● **What you need to do**:
Scan the listing below for the word "cake" and state how many lines hold it. Write nothing but the number.

● **Working data**:
================================
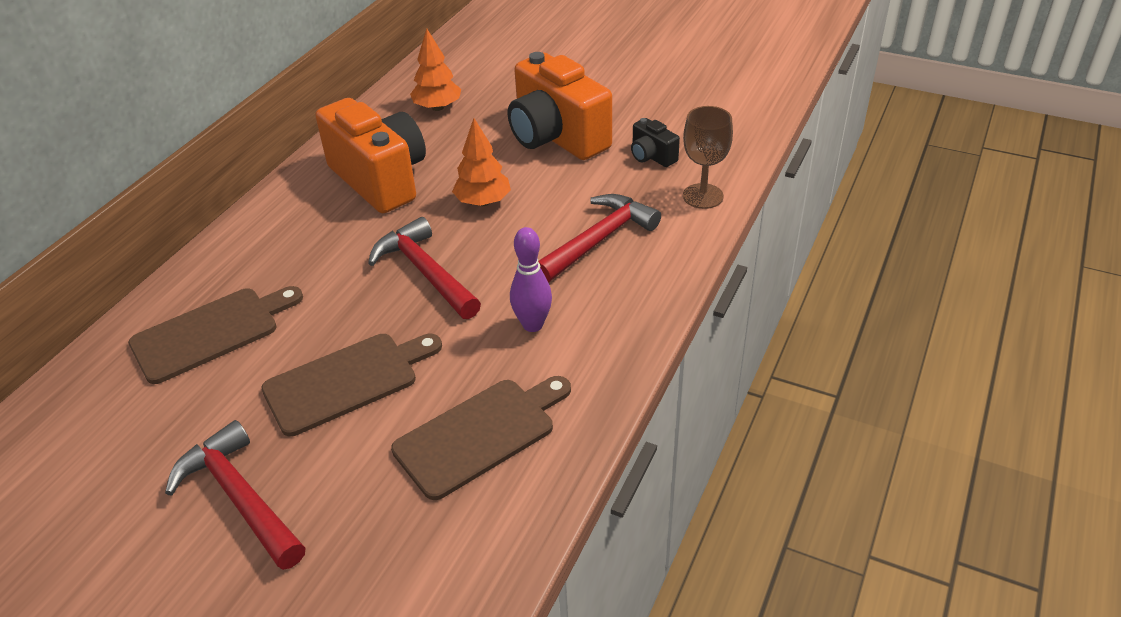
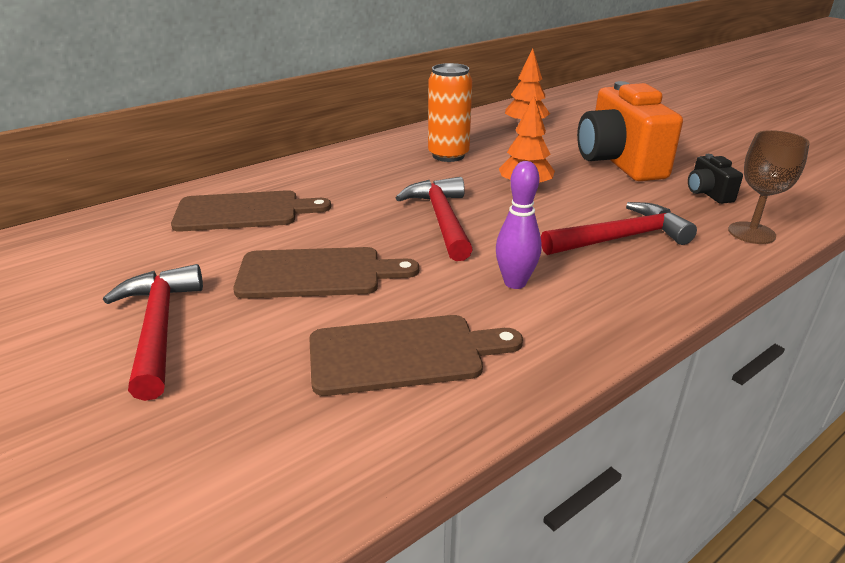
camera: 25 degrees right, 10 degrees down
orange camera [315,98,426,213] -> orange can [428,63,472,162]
================================
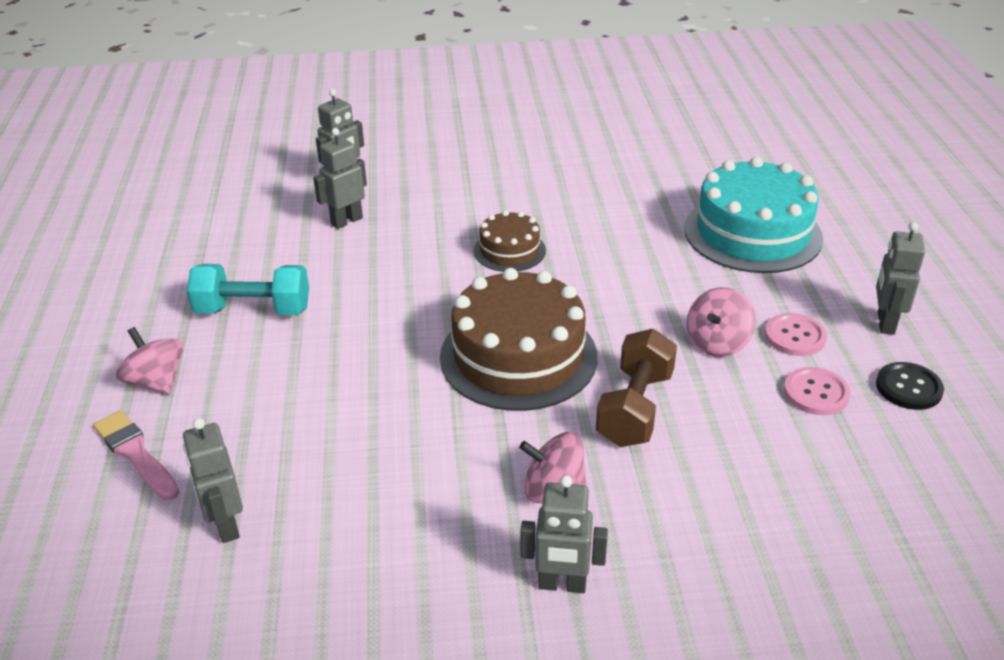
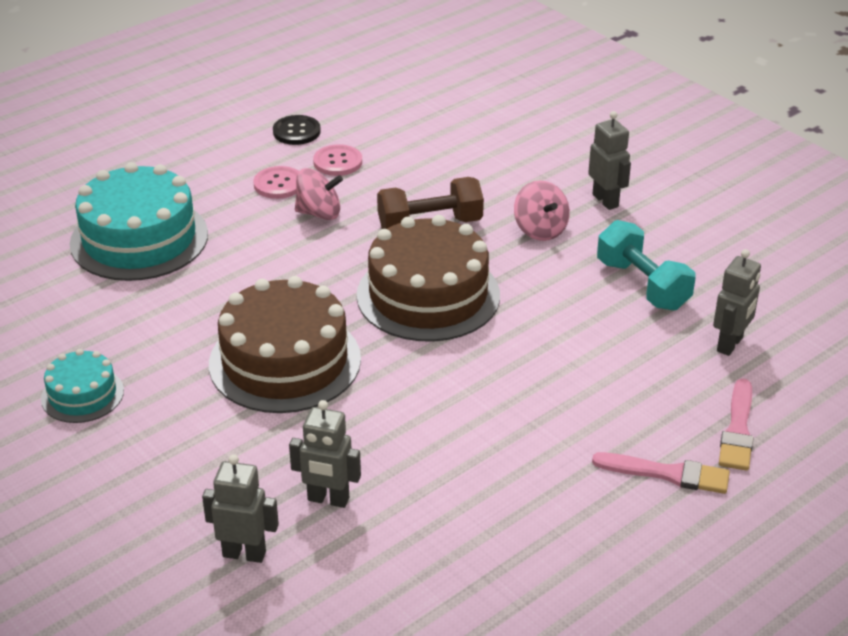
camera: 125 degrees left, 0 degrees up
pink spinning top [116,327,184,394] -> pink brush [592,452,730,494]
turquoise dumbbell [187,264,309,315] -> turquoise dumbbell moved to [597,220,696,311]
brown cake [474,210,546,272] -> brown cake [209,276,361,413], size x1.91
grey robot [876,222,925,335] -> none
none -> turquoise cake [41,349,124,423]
================================
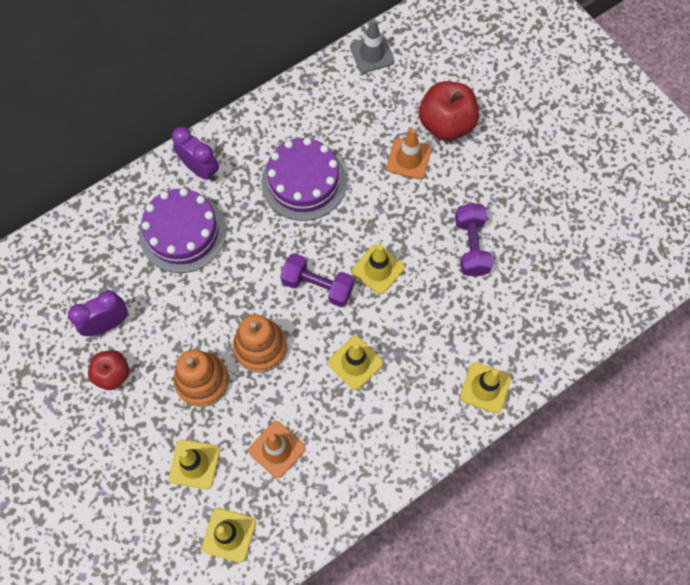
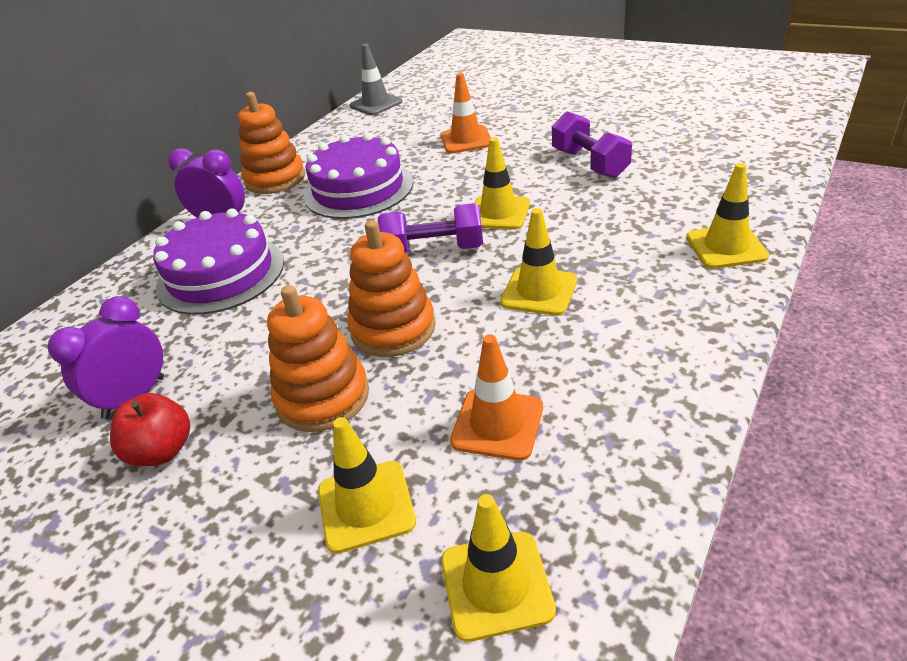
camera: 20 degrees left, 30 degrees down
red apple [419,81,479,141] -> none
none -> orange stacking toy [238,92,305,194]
================================
● **Result of the exercise**:
2